(Stored data)
========
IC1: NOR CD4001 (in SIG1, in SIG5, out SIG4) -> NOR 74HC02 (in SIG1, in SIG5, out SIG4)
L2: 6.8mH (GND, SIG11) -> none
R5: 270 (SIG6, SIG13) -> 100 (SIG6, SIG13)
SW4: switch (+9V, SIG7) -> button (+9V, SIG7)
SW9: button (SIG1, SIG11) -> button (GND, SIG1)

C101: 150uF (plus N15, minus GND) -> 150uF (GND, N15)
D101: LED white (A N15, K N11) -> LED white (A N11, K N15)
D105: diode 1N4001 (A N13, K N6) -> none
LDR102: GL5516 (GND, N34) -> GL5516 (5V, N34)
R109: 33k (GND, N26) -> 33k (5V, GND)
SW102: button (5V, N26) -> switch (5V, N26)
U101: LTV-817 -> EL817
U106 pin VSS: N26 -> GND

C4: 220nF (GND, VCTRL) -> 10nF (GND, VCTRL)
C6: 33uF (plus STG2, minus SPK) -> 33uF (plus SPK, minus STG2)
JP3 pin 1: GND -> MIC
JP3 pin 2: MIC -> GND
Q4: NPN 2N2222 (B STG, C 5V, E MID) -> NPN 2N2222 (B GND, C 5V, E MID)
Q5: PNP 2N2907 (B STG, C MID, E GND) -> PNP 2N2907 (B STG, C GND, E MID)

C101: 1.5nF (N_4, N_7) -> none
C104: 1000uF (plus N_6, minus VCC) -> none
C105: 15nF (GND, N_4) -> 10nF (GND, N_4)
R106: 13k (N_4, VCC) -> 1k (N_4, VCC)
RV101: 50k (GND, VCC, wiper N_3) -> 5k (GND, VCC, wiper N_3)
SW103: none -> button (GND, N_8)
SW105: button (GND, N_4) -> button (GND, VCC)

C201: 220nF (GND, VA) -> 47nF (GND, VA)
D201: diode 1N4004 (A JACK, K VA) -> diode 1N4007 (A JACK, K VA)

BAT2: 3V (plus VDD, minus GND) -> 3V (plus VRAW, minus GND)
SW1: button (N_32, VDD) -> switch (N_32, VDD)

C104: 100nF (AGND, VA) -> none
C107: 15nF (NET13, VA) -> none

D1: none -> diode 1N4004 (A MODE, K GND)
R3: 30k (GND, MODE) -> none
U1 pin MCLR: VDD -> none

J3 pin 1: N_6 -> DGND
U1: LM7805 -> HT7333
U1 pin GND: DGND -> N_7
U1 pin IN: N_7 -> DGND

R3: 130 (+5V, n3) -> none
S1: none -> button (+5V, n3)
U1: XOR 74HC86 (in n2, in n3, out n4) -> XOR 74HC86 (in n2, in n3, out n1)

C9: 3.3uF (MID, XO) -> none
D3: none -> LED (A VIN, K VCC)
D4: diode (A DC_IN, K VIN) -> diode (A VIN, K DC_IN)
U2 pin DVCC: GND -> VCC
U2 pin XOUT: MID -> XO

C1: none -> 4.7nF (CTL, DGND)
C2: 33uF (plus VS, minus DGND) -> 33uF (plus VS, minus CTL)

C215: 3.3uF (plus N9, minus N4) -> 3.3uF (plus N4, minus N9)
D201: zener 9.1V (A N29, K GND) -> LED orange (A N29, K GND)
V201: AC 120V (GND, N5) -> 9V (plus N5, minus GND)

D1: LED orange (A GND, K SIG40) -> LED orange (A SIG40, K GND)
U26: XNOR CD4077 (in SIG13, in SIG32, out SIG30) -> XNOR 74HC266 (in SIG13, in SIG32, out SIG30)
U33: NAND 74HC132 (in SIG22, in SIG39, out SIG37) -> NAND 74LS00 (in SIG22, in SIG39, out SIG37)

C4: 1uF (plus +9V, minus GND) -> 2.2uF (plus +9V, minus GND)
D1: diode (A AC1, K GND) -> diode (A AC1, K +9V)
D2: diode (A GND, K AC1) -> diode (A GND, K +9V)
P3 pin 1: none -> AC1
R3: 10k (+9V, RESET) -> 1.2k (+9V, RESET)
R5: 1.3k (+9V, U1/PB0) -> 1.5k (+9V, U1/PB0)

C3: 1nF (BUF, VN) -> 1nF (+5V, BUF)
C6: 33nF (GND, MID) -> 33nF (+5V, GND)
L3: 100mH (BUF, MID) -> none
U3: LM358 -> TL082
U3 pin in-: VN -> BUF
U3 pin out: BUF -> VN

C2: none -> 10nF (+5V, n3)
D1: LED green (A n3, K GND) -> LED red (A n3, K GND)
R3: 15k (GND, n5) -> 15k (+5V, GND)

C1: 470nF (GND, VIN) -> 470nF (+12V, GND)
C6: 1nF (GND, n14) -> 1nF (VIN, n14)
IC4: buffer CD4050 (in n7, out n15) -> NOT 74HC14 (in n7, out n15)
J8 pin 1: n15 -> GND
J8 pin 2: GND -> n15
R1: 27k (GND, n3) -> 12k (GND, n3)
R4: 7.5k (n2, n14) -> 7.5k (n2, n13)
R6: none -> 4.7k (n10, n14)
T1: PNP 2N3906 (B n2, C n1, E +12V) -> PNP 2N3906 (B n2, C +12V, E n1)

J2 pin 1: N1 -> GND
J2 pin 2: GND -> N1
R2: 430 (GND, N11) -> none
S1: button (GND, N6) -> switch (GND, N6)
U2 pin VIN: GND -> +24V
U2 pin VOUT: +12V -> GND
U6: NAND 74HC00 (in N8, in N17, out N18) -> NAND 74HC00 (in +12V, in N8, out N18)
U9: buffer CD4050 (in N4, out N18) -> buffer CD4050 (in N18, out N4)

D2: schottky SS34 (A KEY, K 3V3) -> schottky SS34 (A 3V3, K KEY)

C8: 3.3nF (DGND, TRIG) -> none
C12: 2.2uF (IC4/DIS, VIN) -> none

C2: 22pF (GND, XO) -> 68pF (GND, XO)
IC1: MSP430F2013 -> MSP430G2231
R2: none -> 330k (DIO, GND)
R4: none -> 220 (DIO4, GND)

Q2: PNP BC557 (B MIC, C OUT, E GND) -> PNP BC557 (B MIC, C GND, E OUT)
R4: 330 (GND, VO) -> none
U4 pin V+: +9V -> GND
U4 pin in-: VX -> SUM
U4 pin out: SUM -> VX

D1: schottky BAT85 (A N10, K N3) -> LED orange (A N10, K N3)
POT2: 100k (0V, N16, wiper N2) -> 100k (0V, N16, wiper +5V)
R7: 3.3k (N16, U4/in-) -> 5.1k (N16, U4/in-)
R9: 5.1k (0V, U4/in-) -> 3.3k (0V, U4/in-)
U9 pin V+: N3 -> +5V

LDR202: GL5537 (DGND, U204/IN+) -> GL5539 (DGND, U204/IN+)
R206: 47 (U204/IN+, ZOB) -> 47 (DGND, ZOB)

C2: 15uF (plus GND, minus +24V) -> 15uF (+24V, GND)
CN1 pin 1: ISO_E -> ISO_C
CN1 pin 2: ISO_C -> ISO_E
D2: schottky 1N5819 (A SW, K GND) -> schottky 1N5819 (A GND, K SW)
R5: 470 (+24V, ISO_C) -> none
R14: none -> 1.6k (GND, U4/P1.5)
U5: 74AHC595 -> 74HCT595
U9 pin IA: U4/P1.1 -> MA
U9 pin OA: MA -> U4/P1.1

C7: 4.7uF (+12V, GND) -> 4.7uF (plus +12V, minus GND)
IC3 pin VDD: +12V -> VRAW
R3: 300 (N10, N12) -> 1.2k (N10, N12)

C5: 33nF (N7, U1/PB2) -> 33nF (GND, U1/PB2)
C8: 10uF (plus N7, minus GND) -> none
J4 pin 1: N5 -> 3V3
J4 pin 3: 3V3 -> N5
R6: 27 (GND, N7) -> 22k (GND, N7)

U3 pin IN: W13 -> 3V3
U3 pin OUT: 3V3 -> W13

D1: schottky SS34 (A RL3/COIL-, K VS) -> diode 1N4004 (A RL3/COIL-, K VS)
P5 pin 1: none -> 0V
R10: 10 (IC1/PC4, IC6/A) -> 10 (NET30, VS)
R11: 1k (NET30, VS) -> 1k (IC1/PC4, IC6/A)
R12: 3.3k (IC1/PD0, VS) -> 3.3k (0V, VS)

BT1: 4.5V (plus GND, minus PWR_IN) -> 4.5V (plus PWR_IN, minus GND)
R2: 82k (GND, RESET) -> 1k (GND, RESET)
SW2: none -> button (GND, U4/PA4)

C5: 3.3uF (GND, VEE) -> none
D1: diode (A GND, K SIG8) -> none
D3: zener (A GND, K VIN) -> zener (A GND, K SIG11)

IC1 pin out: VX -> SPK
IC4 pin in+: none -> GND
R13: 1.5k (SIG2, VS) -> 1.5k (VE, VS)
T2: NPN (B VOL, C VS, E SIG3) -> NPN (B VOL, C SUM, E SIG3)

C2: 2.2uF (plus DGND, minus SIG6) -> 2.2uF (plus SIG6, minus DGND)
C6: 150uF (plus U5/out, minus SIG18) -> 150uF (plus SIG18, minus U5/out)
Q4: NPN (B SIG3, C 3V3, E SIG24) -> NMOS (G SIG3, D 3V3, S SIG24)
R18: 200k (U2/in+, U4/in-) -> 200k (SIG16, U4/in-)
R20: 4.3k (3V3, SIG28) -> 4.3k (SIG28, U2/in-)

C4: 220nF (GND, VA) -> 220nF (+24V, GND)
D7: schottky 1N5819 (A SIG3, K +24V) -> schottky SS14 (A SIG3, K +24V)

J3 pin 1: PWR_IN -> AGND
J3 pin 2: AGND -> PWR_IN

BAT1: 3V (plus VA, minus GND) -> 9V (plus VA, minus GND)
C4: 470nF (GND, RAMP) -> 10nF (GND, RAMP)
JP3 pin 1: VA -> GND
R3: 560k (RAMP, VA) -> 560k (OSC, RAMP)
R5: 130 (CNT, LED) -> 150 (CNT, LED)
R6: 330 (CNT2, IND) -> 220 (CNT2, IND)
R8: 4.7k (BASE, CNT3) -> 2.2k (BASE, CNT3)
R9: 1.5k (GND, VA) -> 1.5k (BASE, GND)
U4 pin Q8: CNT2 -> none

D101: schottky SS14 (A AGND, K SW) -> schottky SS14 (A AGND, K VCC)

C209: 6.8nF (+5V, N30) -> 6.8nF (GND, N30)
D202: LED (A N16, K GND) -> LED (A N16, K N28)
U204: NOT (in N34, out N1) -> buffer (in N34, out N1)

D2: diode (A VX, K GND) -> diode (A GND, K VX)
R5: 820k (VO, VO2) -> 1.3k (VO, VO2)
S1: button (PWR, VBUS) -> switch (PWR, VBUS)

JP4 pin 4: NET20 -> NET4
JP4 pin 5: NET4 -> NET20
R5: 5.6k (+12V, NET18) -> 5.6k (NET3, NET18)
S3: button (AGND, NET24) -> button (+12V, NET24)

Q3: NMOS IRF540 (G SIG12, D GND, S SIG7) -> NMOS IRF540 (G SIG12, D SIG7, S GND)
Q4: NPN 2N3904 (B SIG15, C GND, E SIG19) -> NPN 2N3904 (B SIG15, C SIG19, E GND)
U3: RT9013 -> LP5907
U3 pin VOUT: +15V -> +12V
========
• **WHAT TO DO**
Look above for lines with the word "zener" and copy them all.

• **TASK ANSWER**
D201: zener 9.1V (A N29, K GND) -> LED orange (A N29, K GND)
D3: zener (A GND, K VIN) -> zener (A GND, K SIG11)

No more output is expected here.